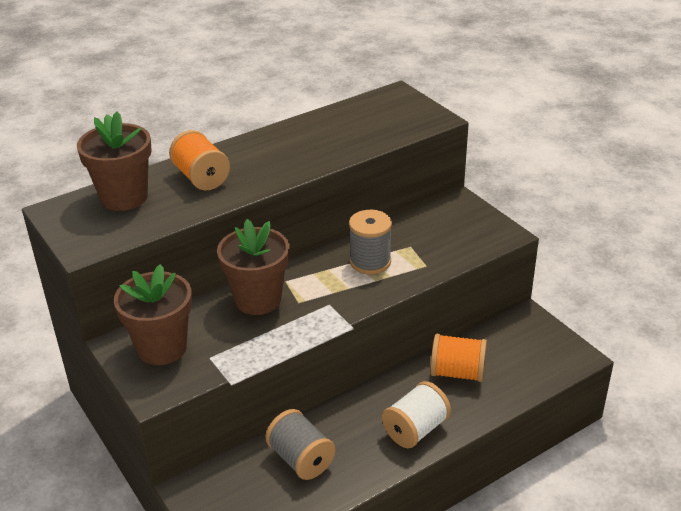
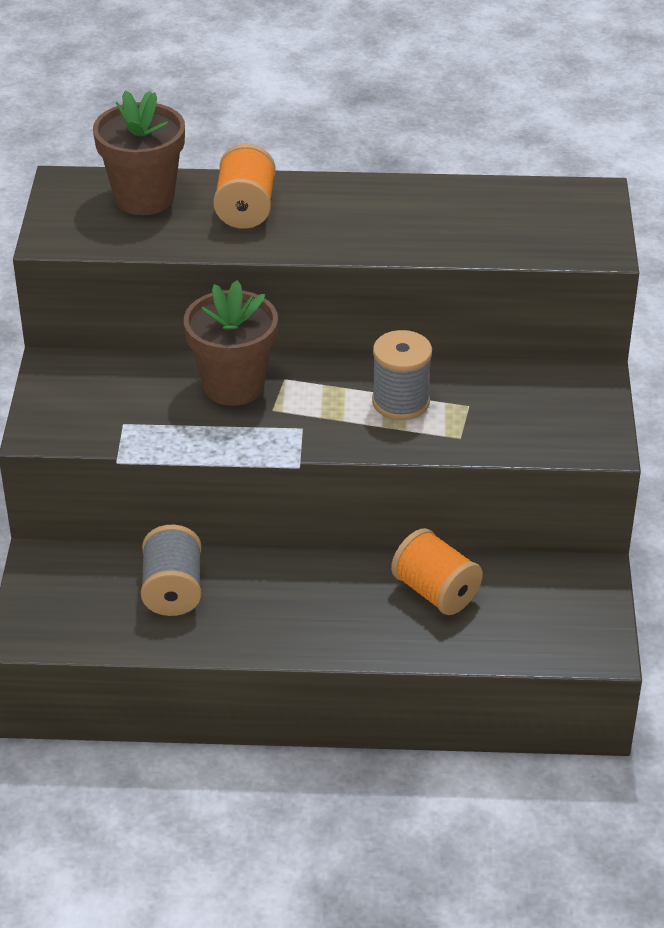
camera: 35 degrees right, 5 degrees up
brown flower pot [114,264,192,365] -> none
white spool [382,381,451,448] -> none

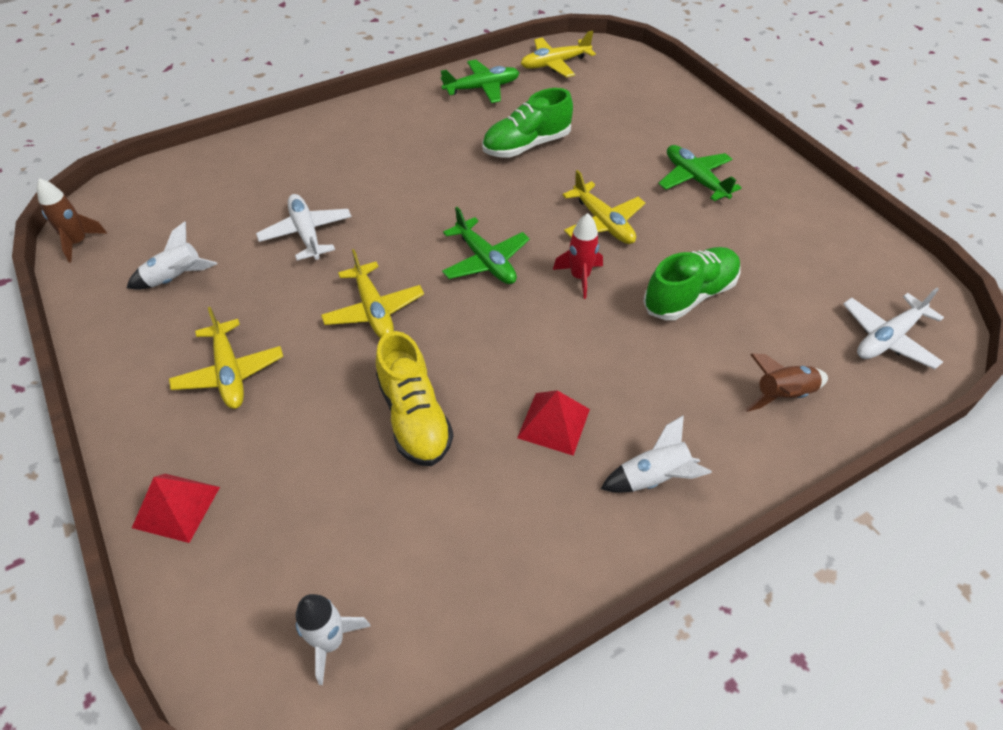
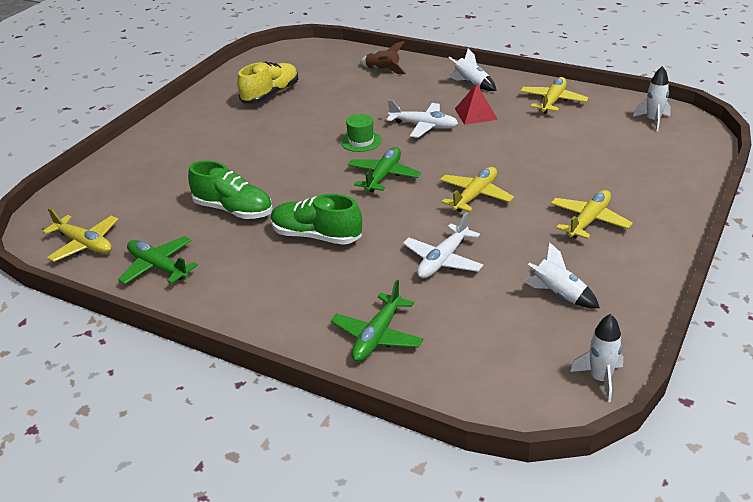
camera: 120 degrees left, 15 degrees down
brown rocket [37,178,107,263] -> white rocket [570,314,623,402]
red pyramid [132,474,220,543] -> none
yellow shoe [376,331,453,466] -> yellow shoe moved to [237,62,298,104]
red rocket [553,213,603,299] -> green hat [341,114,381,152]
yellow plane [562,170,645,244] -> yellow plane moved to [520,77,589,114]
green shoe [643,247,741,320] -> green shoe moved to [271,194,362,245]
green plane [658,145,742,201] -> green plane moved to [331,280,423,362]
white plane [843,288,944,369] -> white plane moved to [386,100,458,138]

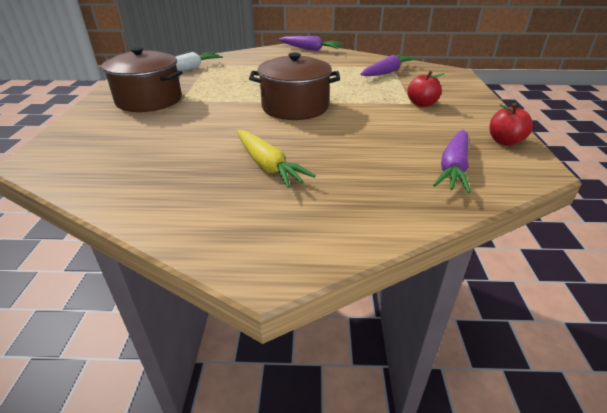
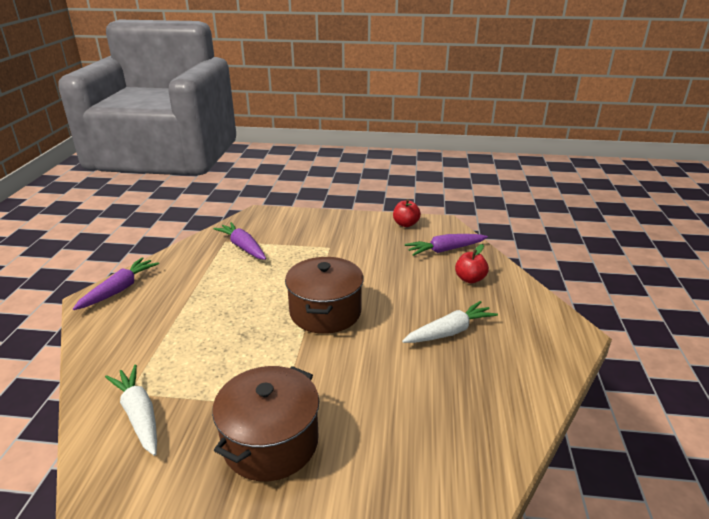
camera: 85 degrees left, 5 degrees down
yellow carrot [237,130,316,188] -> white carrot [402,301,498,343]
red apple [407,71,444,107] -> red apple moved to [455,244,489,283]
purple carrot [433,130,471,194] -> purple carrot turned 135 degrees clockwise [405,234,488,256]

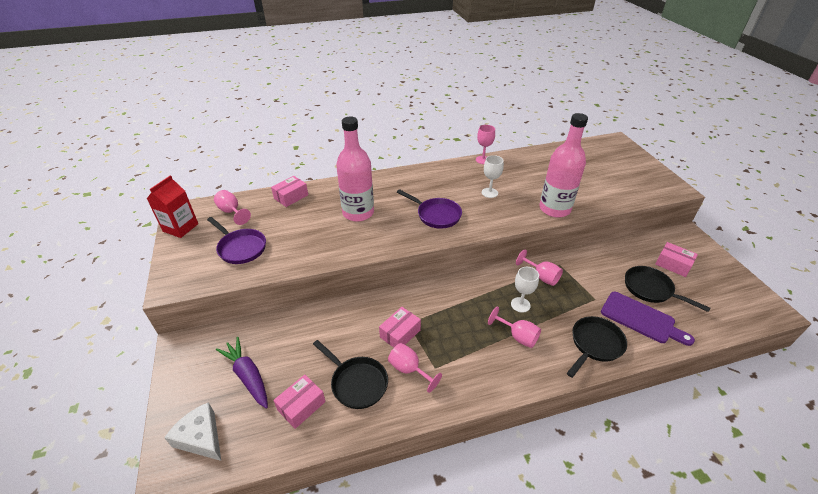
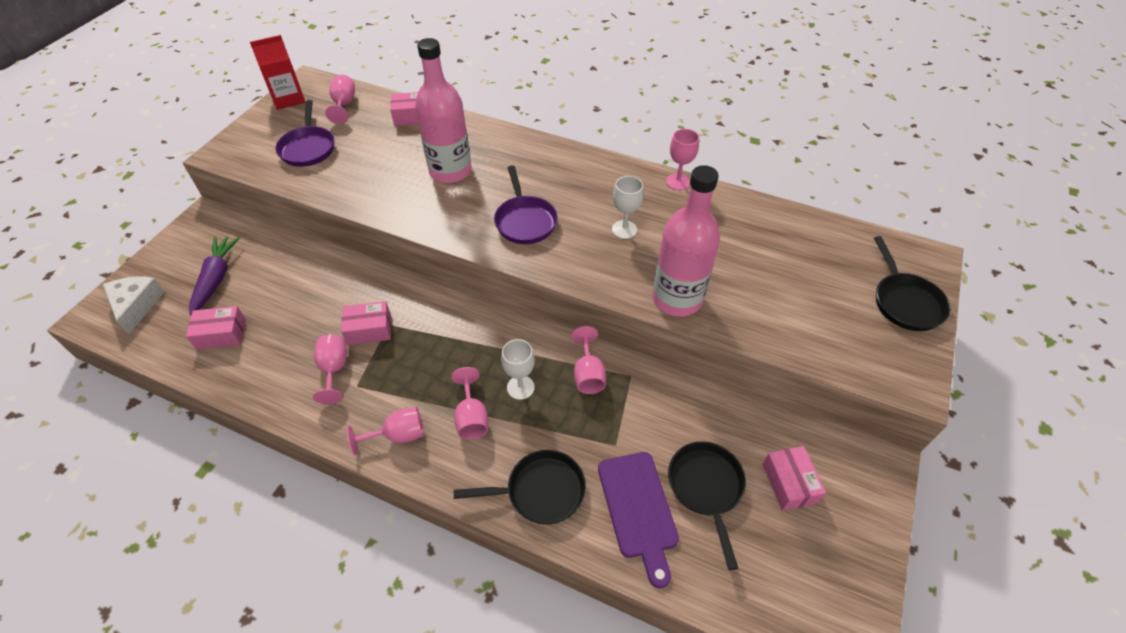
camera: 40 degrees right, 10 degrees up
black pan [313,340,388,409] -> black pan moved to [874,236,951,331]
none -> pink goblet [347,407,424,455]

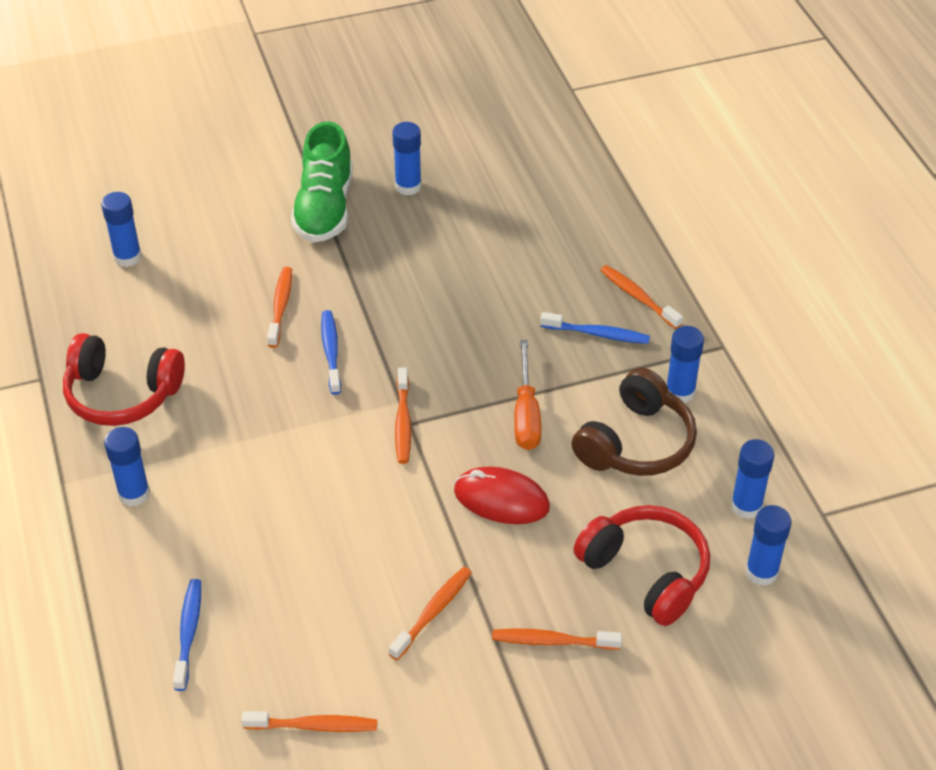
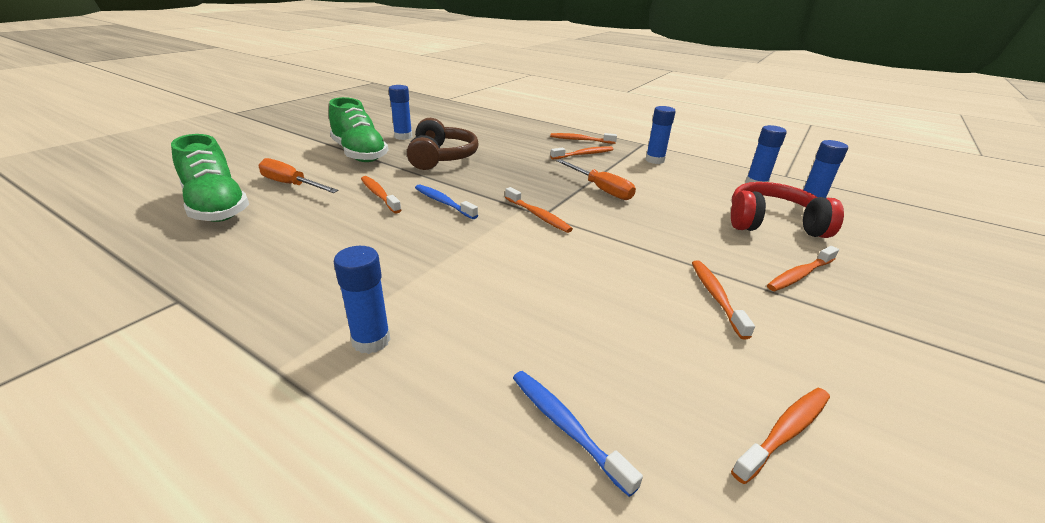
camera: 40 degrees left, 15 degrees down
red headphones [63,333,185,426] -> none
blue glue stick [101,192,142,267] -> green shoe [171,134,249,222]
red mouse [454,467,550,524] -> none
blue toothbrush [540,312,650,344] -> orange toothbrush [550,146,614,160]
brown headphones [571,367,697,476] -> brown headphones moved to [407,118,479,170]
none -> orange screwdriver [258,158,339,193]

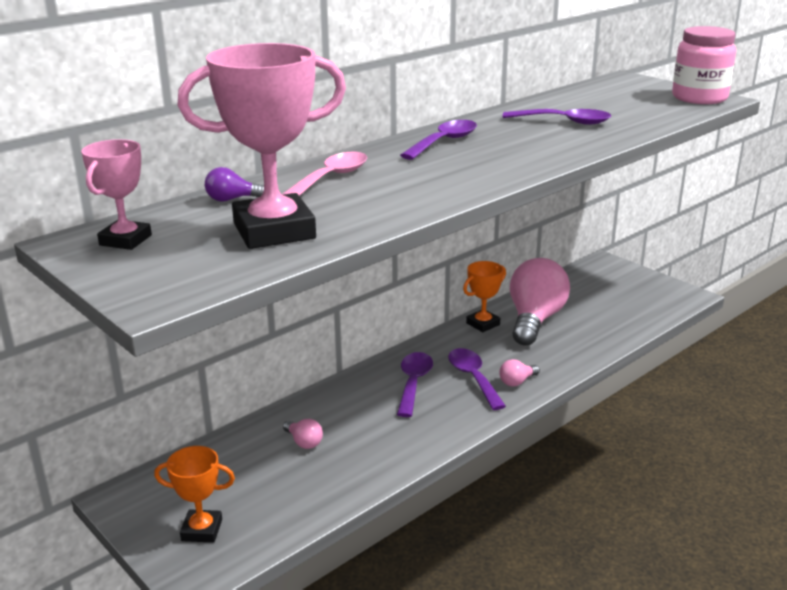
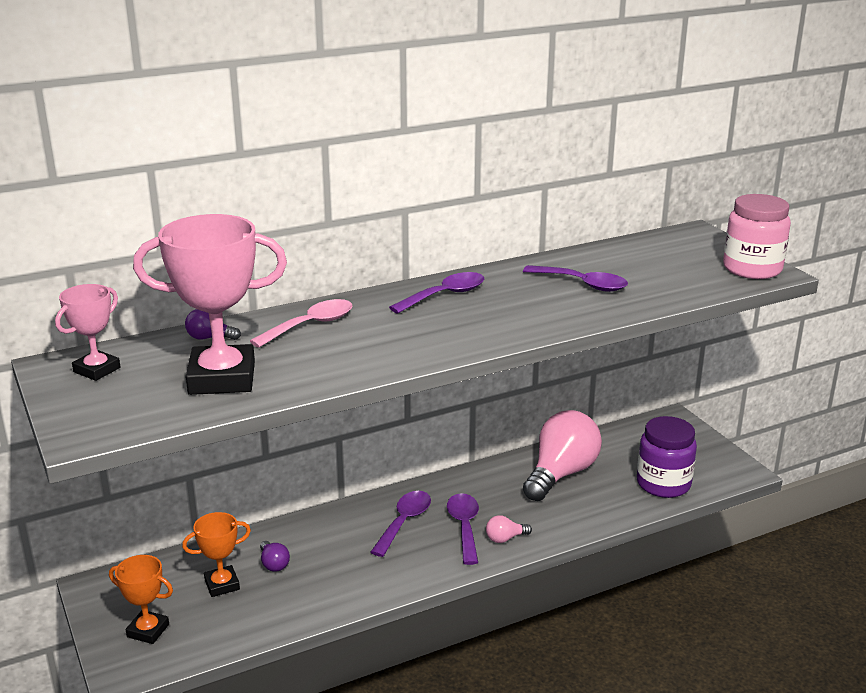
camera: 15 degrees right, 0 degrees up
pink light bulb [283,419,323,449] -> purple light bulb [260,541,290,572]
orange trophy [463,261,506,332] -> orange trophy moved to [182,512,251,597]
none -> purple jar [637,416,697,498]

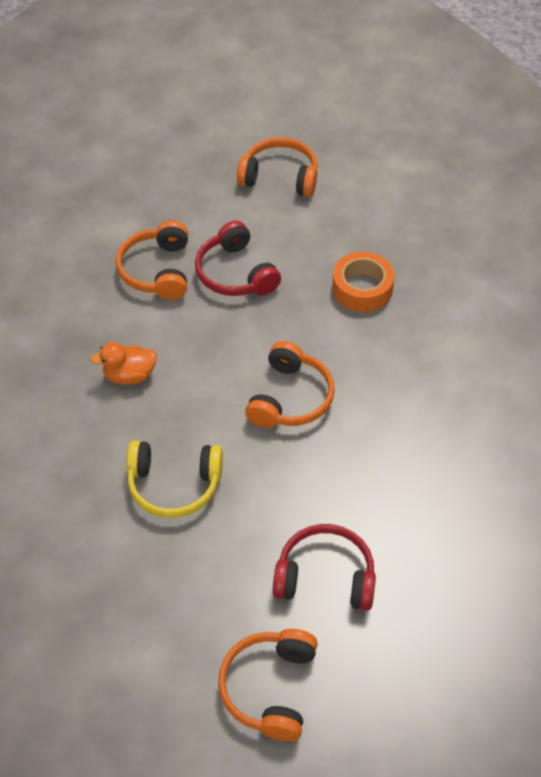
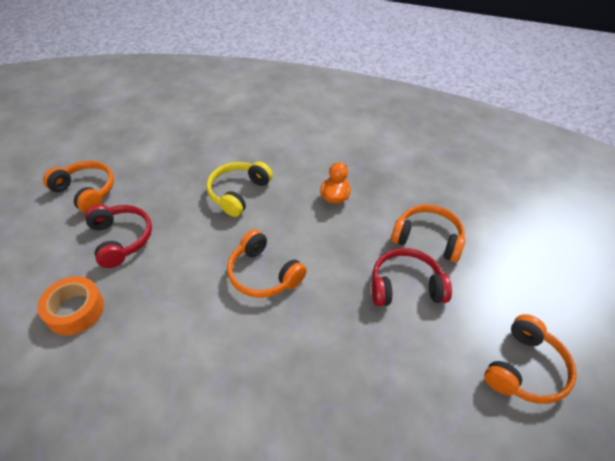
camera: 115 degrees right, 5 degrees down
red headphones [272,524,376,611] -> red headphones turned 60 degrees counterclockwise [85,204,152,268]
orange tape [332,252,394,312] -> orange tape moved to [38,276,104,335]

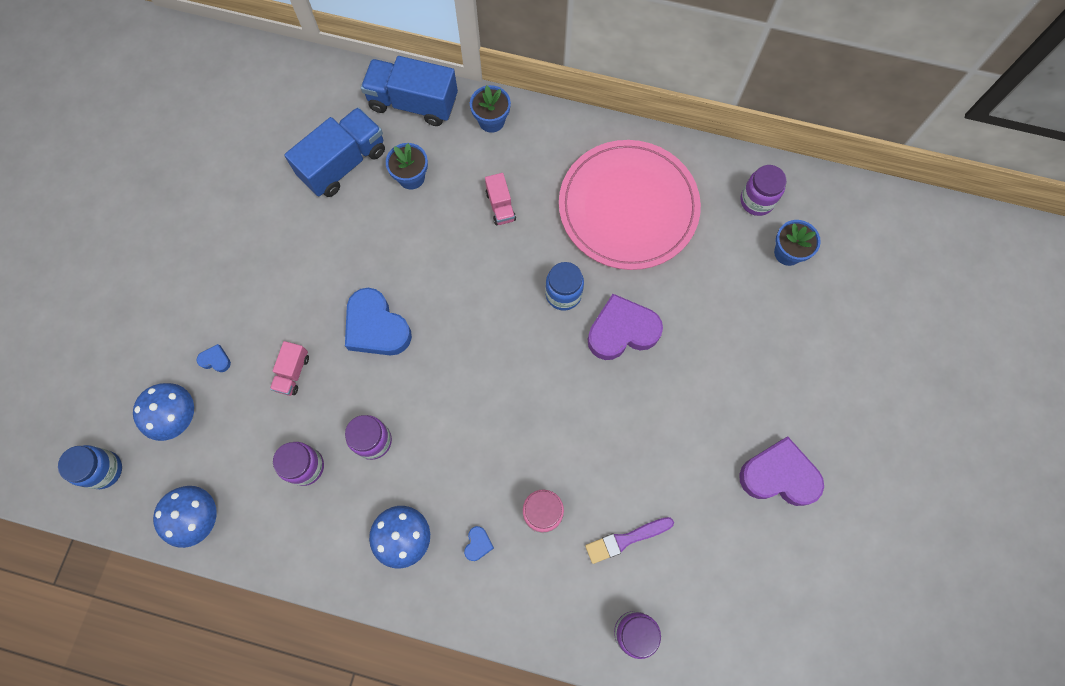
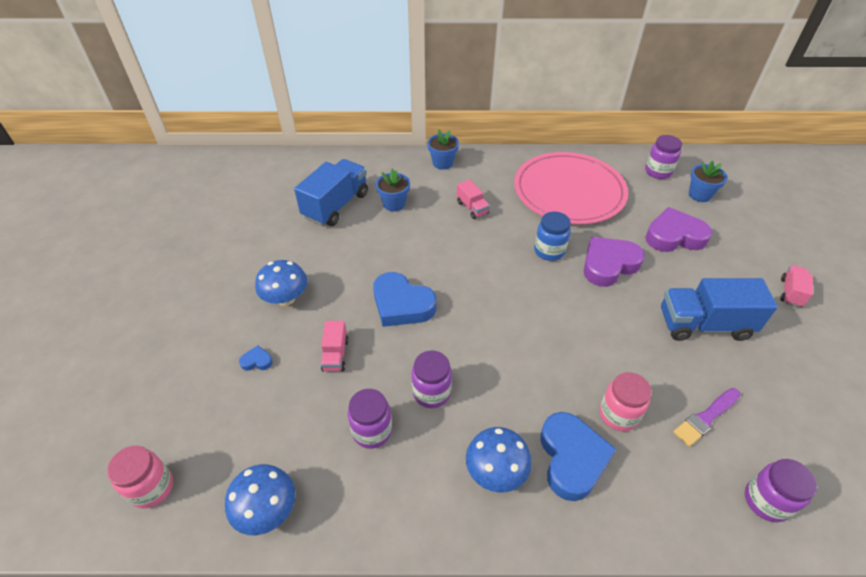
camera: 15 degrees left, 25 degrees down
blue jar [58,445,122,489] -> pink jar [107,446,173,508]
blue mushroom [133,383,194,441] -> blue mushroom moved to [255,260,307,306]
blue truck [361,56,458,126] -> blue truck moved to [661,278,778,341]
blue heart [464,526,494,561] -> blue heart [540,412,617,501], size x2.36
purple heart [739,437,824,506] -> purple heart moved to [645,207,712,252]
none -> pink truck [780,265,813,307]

************

### Task
The needed output is the lines from the one with "blue glue stick" through the end of the listing, written out exactly, both ends included, pictures excluded.

### Answer for the task
blue glue stick [101,192,142,267] -> green shoe [171,134,249,222]
red mouse [454,467,550,524] -> none
blue toothbrush [540,312,650,344] -> orange toothbrush [550,146,614,160]
brown headphones [571,367,697,476] -> brown headphones moved to [407,118,479,170]
none -> orange screwdriver [258,158,339,193]

camera: 15 degrees right, 0 degrees up
pink light bulb [283,419,323,449] -> purple light bulb [260,541,290,572]
orange trophy [463,261,506,332] -> orange trophy moved to [182,512,251,597]
none -> purple jar [637,416,697,498]

camera: 115 degrees right, 5 degrees down
red headphones [272,524,376,611] -> red headphones turned 60 degrees counterclockwise [85,204,152,268]
orange tape [332,252,394,312] -> orange tape moved to [38,276,104,335]

camera: 15 degrees left, 25 degrees down
blue jar [58,445,122,489] -> pink jar [107,446,173,508]
blue mushroom [133,383,194,441] -> blue mushroom moved to [255,260,307,306]
blue truck [361,56,458,126] -> blue truck moved to [661,278,778,341]
blue heart [464,526,494,561] -> blue heart [540,412,617,501], size x2.36
purple heart [739,437,824,506] -> purple heart moved to [645,207,712,252]
none -> pink truck [780,265,813,307]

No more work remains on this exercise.